To do:
Repeat all of the records word for word, but skip any picture.

Edit difference data:
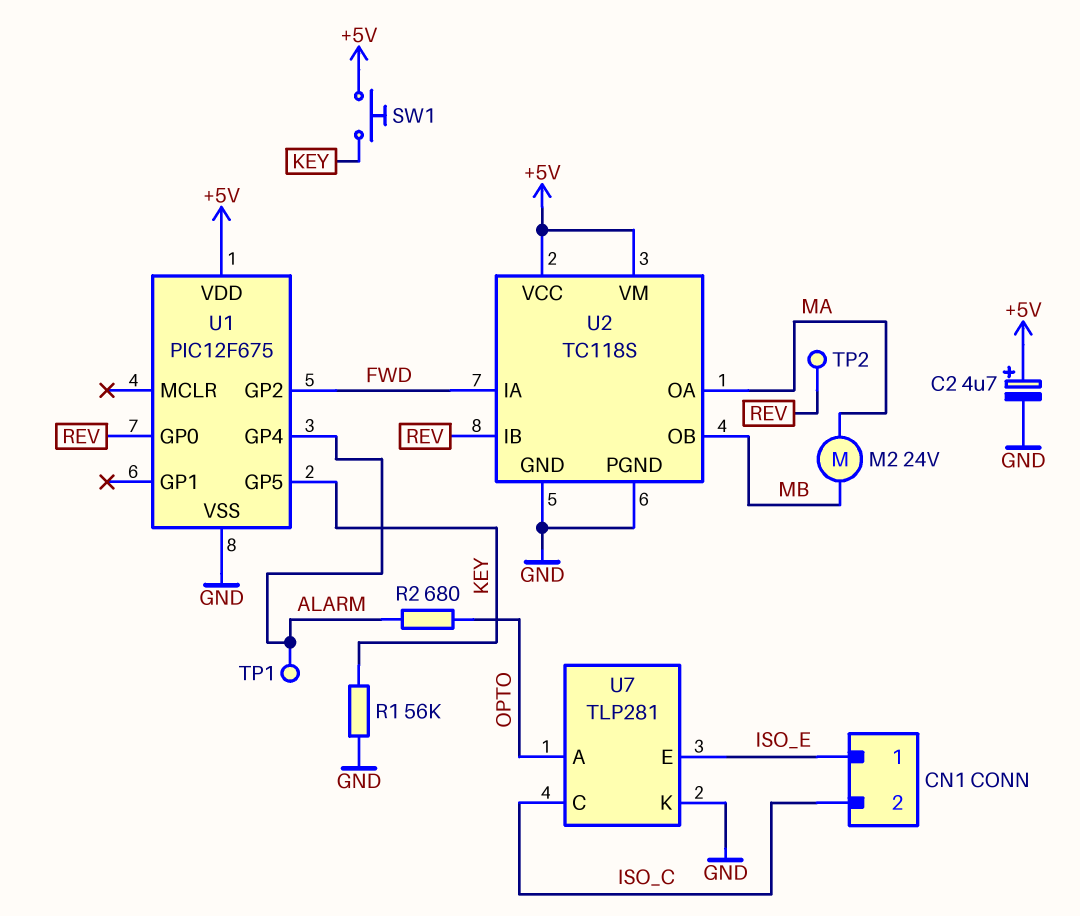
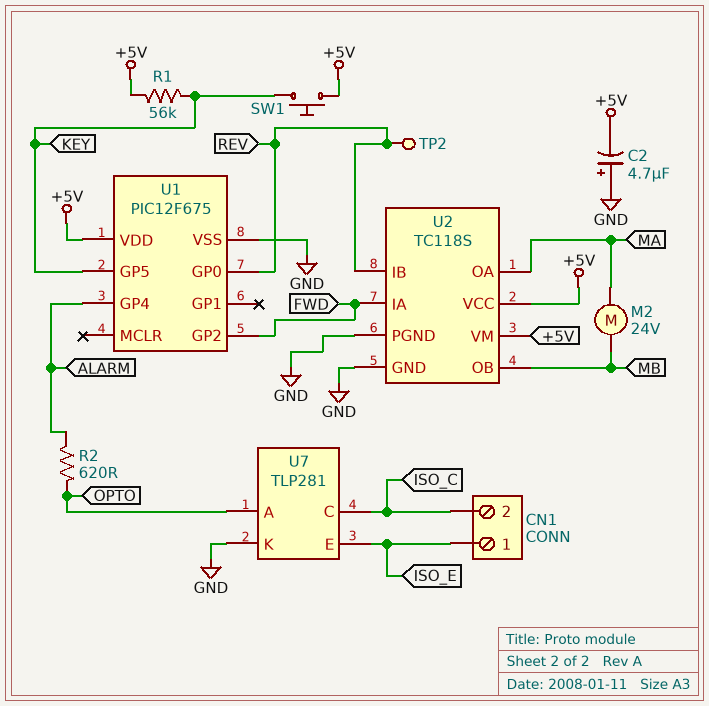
C2: 4.7uF (plus +5V, minus GND) -> 4.7uF (plus GND, minus +5V)
R1: 56k (GND, KEY) -> 56k (+5V, KEY)
R2: 680 (ALARM, OPTO) -> 620 (ALARM, OPTO)
TP1: test point (ALARM) -> none

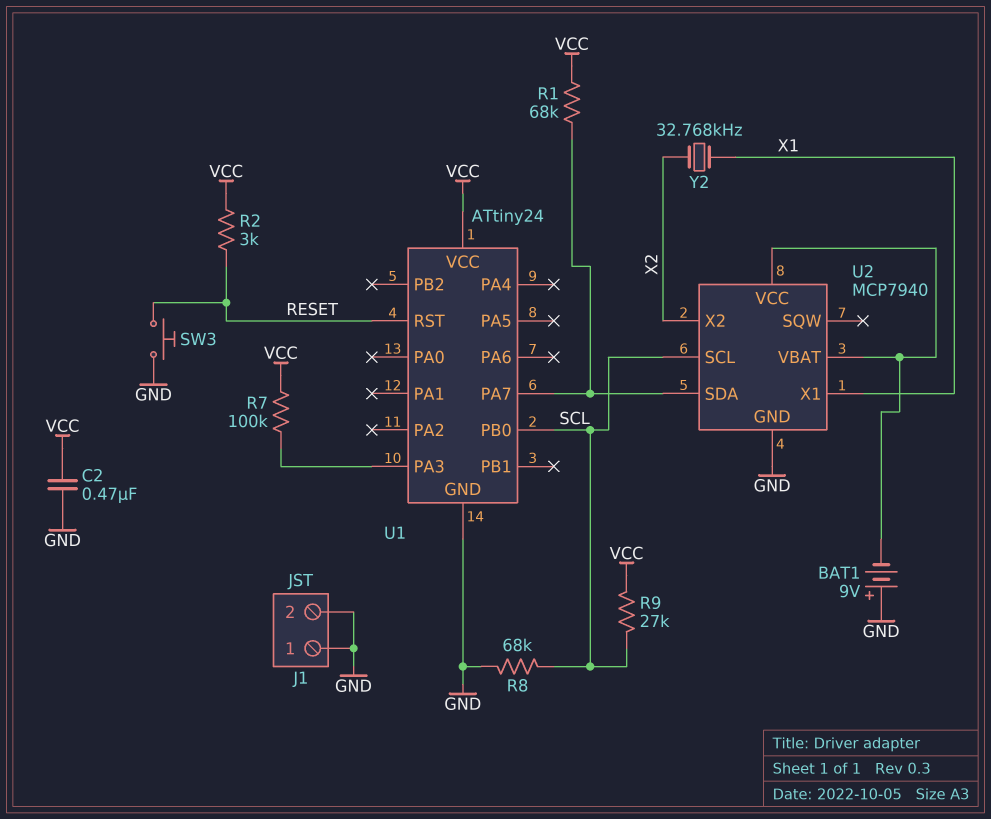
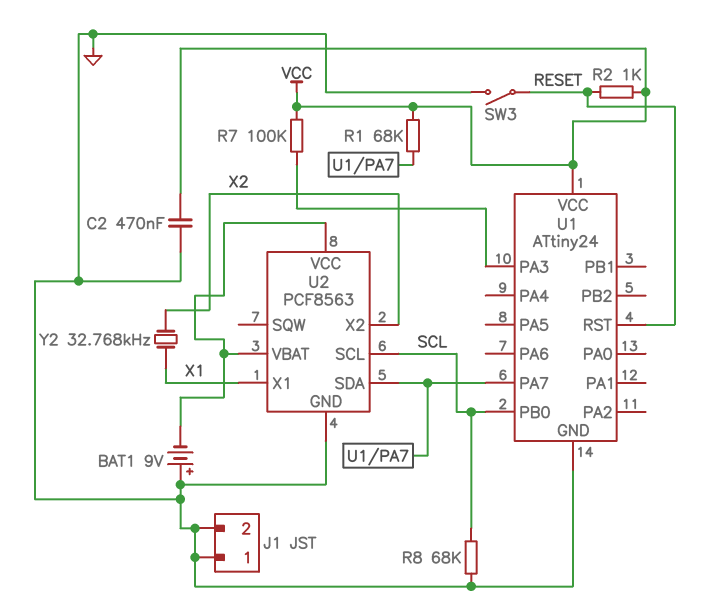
R2: 3k (RESET, VCC) -> 1k (RESET, VCC)
R9: 27k (SCL, VCC) -> none
SW3: button (GND, RESET) -> switch (GND, RESET)
U2: MCP7940 -> PCF8563

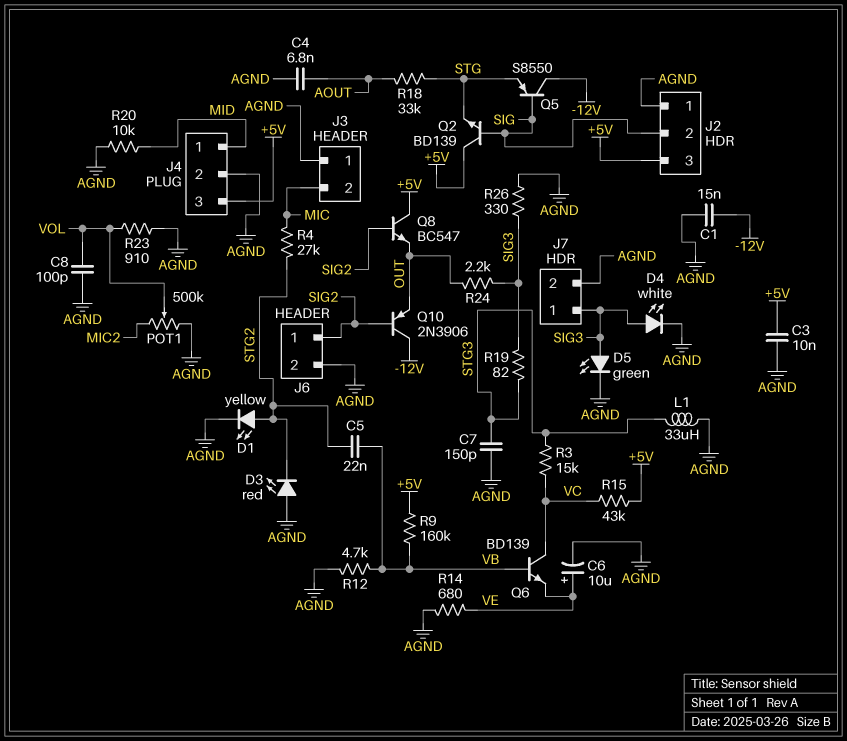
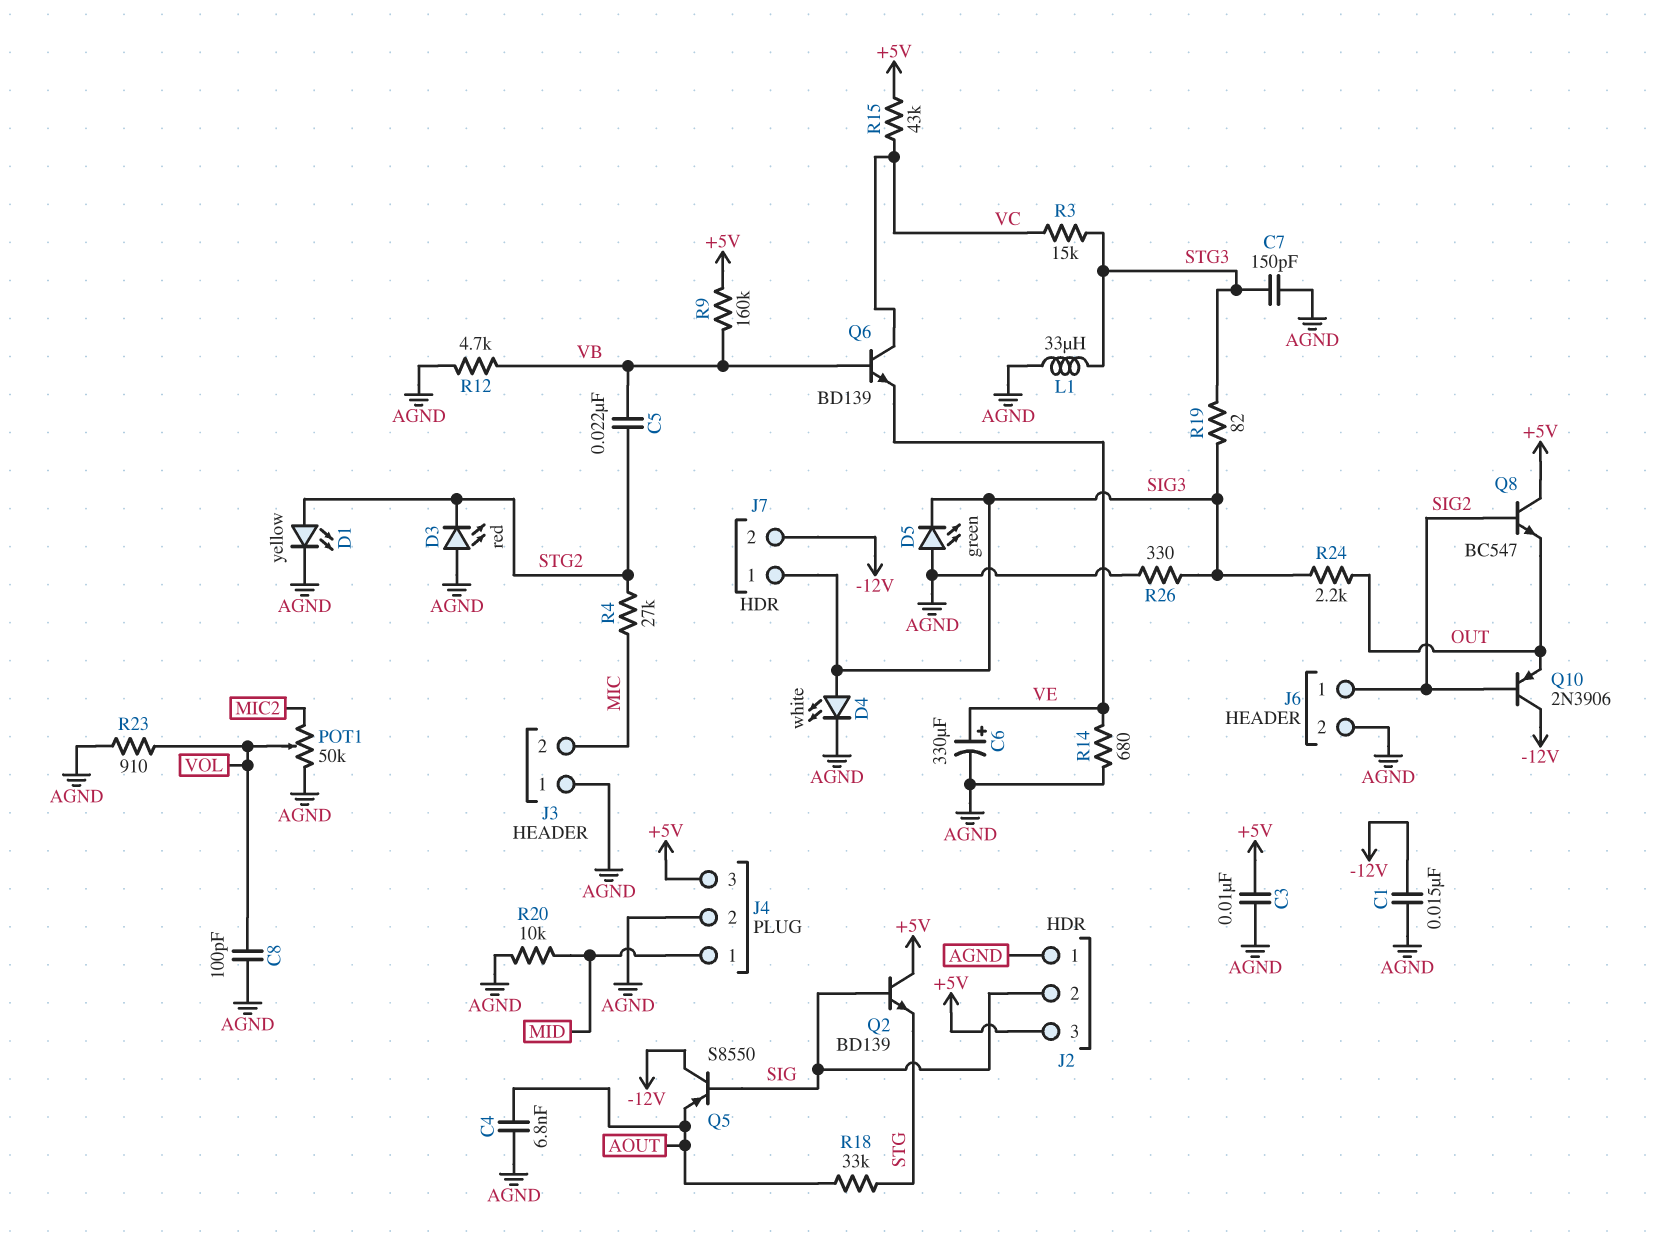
C6: 10uF (plus VE, minus AGND) -> 330uF (plus VE, minus AGND)
D5: LED green (A SIG3, K AGND) -> LED green (A AGND, K SIG3)
J7 pin 2: AGND -> -12V
POT1: 500k (AGND, MIC2, wiper VOL) -> 50k (AGND, MIC2, wiper VOL)
Q5: PNP S8550 (B SIG, C -12V, E STG) -> PNP S8550 (B SIG, C -12V, E AOUT)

Result:
C2: 4.7uF (plus +5V, minus GND) -> 4.7uF (plus GND, minus +5V)
R1: 56k (GND, KEY) -> 56k (+5V, KEY)
R2: 680 (ALARM, OPTO) -> 620 (ALARM, OPTO)
TP1: test point (ALARM) -> none

R2: 3k (RESET, VCC) -> 1k (RESET, VCC)
R9: 27k (SCL, VCC) -> none
SW3: button (GND, RESET) -> switch (GND, RESET)
U2: MCP7940 -> PCF8563

C6: 10uF (plus VE, minus AGND) -> 330uF (plus VE, minus AGND)
D5: LED green (A SIG3, K AGND) -> LED green (A AGND, K SIG3)
J7 pin 2: AGND -> -12V
POT1: 500k (AGND, MIC2, wiper VOL) -> 50k (AGND, MIC2, wiper VOL)
Q5: PNP S8550 (B SIG, C -12V, E STG) -> PNP S8550 (B SIG, C -12V, E AOUT)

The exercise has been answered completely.